▶ **TASK**
Taking the line that contains "purple L-shape: moved 92 px up" as the first, copy exactly every line through the last line of the records, and nothing else.

Stored entries:

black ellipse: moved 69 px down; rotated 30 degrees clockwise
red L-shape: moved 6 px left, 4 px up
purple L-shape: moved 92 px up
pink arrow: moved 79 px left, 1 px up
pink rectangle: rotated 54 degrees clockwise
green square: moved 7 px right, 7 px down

▶ **SOLUTION FOR THIS EXERCISE**
purple L-shape: moved 92 px up
pink arrow: moved 79 px left, 1 px up
pink rectangle: rotated 54 degrees clockwise
green square: moved 7 px right, 7 px down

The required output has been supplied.